-- Begin Records for the exercise --

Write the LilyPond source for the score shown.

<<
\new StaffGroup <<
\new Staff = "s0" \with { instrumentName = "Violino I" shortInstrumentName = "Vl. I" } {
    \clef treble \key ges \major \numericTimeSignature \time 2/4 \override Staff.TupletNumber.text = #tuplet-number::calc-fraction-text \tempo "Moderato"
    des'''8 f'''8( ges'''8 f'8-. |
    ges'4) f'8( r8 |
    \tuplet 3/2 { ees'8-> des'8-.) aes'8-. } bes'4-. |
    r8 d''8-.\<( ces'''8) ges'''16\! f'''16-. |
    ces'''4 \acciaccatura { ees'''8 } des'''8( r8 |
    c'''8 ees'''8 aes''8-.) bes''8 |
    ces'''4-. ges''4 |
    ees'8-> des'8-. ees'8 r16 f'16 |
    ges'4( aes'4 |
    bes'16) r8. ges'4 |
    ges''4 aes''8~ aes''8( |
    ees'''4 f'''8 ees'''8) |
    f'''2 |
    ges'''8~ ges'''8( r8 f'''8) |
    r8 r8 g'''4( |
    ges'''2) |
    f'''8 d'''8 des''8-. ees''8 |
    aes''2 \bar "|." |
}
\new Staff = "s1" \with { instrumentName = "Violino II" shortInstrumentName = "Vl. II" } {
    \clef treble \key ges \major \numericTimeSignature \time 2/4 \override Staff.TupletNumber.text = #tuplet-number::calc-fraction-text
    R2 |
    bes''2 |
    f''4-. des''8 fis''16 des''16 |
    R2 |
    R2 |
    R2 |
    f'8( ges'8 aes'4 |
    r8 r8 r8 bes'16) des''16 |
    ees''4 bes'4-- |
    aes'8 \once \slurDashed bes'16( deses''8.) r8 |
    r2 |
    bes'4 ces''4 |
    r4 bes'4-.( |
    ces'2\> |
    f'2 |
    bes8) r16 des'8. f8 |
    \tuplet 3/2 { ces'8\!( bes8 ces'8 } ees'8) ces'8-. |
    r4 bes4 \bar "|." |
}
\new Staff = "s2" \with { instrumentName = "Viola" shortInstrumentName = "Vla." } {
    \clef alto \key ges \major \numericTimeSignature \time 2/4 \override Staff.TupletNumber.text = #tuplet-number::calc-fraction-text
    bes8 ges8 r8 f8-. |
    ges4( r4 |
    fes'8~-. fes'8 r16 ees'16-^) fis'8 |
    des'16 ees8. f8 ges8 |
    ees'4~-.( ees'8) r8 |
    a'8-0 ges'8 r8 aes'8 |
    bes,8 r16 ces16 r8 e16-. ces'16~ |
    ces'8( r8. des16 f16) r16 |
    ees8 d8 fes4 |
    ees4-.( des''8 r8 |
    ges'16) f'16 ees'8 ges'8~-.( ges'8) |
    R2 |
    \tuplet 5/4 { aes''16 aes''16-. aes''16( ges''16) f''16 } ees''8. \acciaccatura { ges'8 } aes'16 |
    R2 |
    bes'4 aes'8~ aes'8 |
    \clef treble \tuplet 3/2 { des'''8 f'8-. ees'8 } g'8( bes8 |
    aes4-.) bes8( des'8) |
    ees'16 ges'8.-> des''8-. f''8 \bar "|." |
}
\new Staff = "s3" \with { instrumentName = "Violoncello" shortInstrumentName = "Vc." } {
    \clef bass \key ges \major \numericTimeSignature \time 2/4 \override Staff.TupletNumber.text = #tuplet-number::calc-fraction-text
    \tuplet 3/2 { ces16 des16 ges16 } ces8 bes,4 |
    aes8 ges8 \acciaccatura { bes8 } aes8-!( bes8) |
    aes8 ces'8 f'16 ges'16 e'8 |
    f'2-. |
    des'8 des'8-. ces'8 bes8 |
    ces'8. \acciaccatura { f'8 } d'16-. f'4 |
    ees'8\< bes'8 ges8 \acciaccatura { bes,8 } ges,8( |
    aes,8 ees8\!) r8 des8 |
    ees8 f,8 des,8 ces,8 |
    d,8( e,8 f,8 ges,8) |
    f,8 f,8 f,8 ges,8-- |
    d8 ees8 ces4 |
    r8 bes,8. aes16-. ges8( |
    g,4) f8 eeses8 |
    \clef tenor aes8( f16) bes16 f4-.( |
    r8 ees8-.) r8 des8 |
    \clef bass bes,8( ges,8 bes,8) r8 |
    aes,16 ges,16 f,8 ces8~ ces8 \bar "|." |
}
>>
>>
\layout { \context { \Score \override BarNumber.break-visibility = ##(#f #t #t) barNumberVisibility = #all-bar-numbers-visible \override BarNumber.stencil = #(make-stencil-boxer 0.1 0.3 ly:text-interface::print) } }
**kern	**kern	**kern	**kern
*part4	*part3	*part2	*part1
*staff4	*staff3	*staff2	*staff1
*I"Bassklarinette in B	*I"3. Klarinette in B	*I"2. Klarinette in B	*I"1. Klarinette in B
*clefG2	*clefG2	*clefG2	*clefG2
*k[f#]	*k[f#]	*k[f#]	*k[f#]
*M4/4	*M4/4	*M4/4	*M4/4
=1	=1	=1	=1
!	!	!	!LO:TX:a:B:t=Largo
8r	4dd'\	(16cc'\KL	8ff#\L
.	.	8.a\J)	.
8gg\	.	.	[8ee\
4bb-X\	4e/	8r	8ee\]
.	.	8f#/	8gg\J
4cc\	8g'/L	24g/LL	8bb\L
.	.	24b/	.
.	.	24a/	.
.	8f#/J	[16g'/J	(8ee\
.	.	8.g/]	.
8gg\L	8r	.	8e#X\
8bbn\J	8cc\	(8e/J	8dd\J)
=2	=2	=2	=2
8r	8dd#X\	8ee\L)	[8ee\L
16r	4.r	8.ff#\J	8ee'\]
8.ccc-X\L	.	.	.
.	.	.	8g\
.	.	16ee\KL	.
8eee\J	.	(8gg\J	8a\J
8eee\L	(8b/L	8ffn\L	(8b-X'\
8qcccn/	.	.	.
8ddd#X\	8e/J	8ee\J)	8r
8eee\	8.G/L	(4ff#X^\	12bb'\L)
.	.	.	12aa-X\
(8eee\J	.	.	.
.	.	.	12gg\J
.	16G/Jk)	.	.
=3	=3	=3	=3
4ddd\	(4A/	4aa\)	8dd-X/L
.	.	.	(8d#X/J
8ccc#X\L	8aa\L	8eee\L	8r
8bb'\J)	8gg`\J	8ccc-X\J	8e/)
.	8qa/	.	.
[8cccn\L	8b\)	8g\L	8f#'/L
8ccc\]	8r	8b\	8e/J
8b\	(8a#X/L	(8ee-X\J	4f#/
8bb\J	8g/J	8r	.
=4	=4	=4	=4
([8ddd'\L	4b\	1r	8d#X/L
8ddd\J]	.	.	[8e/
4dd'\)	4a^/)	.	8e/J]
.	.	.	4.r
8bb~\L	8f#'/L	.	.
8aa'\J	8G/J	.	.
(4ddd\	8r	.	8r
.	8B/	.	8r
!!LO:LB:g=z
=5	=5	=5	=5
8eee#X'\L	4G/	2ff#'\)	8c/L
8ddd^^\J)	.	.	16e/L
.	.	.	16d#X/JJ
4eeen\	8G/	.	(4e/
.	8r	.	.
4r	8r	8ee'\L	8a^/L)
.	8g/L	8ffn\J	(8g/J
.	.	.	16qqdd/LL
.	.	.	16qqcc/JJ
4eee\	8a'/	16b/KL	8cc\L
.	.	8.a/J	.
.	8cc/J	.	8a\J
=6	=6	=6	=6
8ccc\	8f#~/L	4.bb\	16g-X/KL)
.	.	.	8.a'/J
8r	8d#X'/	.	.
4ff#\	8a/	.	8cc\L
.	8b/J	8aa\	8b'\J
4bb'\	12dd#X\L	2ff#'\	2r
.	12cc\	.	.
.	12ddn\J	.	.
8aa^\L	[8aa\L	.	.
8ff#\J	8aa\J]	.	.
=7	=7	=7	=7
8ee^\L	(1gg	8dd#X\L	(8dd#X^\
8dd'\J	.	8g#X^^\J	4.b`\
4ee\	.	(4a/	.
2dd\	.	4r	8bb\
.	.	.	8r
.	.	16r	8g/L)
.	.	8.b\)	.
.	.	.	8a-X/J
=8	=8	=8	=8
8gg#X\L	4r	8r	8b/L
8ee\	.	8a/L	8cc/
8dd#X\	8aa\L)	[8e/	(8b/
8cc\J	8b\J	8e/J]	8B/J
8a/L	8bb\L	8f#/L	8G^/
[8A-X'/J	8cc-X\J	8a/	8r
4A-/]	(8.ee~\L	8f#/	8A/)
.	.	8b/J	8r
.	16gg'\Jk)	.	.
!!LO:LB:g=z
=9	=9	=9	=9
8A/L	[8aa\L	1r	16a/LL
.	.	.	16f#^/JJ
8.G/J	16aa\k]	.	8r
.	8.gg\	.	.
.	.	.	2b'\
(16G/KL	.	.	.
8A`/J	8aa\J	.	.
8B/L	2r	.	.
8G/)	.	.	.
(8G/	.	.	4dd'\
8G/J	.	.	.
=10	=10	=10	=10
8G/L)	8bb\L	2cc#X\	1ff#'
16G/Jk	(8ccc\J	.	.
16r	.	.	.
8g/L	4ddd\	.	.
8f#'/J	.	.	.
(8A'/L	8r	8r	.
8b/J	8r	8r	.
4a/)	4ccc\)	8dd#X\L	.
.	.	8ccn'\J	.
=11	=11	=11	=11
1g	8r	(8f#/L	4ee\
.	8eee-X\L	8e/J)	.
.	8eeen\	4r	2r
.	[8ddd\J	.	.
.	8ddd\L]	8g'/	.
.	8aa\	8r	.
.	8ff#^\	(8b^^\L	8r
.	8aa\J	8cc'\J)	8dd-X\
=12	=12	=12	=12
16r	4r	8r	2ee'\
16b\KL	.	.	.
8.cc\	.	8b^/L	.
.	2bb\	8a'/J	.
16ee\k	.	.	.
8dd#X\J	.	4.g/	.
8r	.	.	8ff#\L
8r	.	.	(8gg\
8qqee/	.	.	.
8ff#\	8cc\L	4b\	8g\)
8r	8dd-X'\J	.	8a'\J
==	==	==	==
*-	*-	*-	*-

-- End Records for the exercise --

_Problem_
Show each line of the rows above that contains the string "calc". Case matters.

_Expected answer_
    \clef treble \key ges \major \numericTimeSignature \time 2/4 \override Staff.TupletNumber.text = #tuplet-number::calc-fraction-text \tempo "Moderato"
    \clef treble \key ges \major \numericTimeSignature \time 2/4 \override Staff.TupletNumber.text = #tuplet-number::calc-fraction-text
    \clef alto \key ges \major \numericTimeSignature \time 2/4 \override Staff.TupletNumber.text = #tuplet-number::calc-fraction-text
    \clef bass \key ges \major \numericTimeSignature \time 2/4 \override Staff.TupletNumber.text = #tuplet-number::calc-fraction-text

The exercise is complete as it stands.